WHAT NEEDS TO BE DONE:
Output all the data exactly.

Stored items from a collection:
※ ※ ※

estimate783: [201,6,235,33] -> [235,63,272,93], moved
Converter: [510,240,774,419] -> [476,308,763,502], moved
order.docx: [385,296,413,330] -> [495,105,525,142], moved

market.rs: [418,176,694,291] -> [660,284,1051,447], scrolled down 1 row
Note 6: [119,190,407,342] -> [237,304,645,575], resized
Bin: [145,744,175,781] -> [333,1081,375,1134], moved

※ ※ ※

EXPECTED ANSWER:
estimate783: [201,6,235,33] -> [235,63,272,93], moved
Converter: [510,240,774,419] -> [476,308,763,502], moved
order.docx: [385,296,413,330] -> [495,105,525,142], moved

market.rs: [418,176,694,291] -> [660,284,1051,447], scrolled down 1 row
Note 6: [119,190,407,342] -> [237,304,645,575], resized
Bin: [145,744,175,781] -> [333,1081,375,1134], moved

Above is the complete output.